Object correspondence data:
⟨

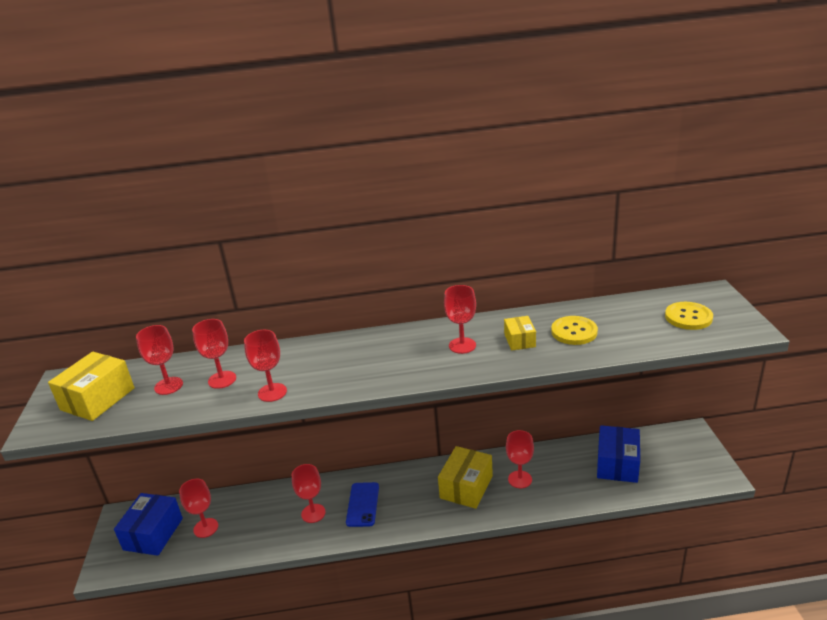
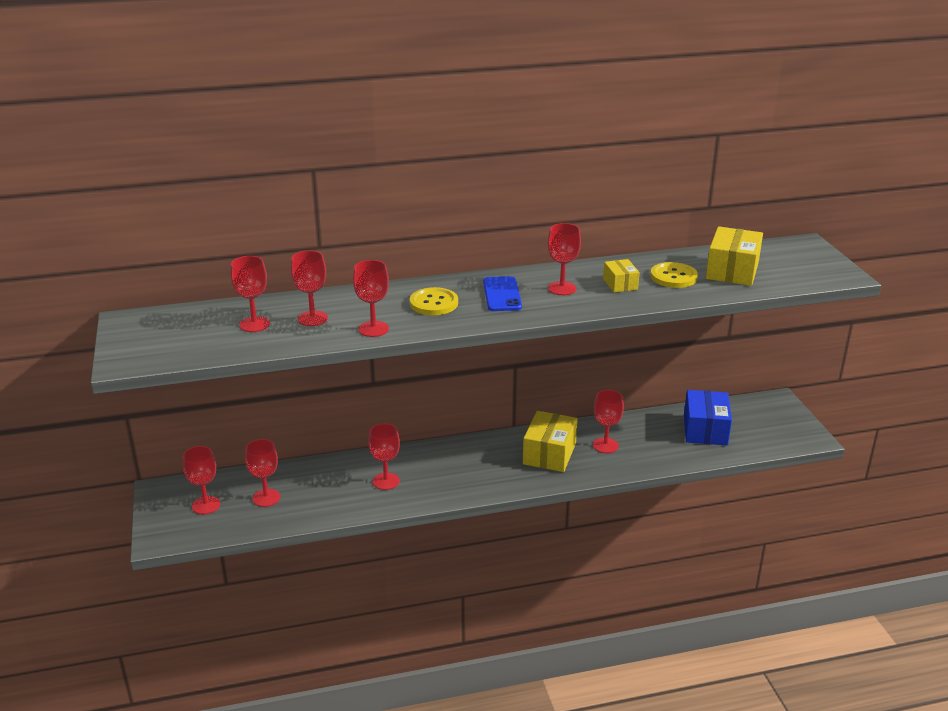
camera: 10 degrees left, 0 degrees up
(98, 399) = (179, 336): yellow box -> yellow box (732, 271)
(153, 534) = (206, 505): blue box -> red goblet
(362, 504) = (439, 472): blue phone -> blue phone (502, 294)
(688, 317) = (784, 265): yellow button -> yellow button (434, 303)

⟩
⟨

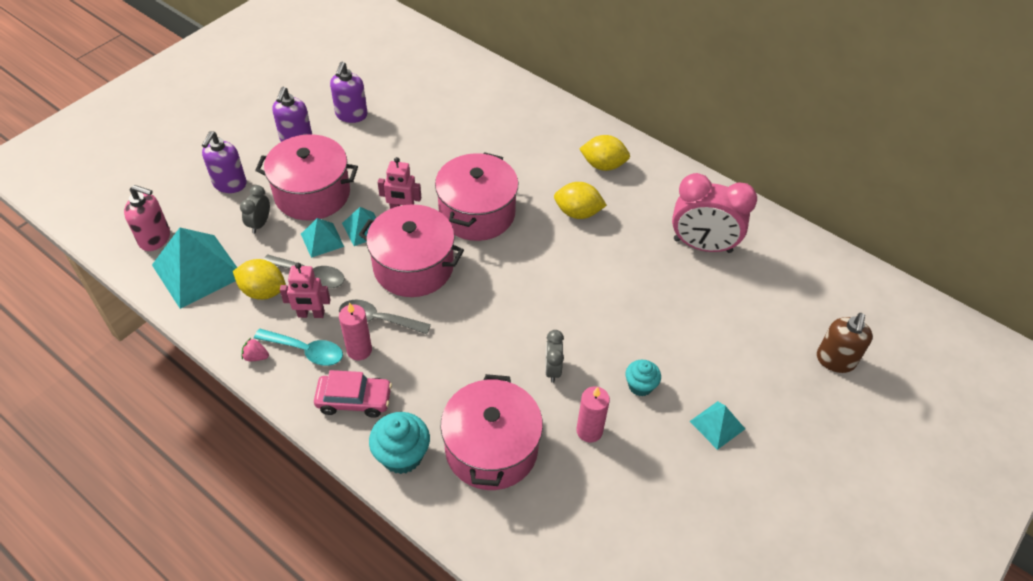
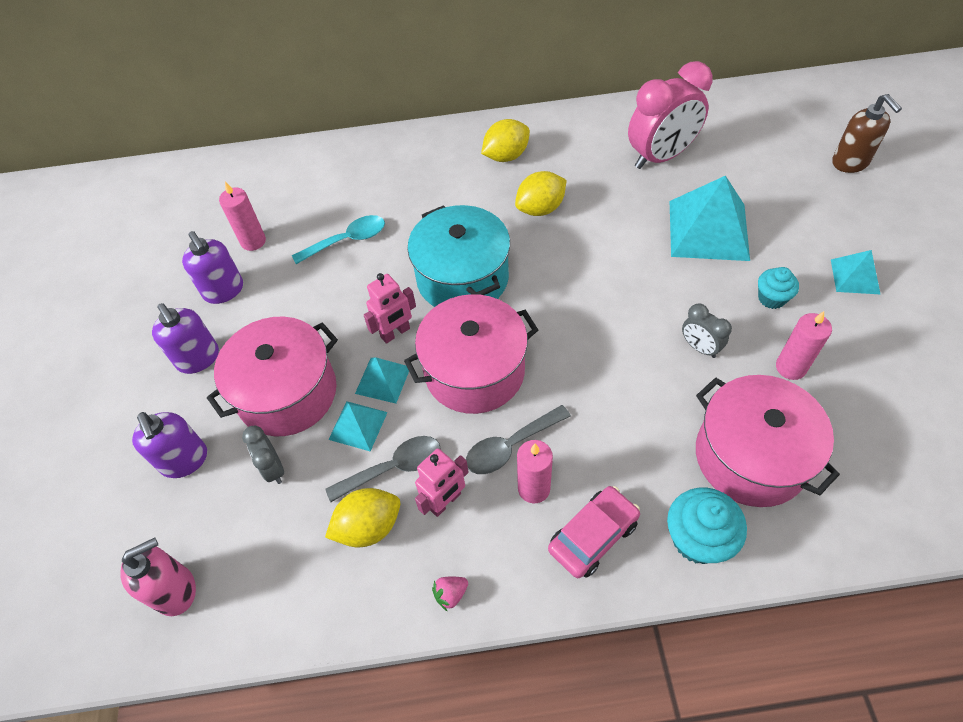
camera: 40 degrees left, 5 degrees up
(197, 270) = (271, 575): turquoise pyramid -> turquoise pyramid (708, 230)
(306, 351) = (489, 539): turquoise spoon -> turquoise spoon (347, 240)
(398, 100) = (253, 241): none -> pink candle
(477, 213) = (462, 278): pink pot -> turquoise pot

⟩

Problem details: What is needed here is how many lines of the entries contain "camera"; give that number alone.

Output: 2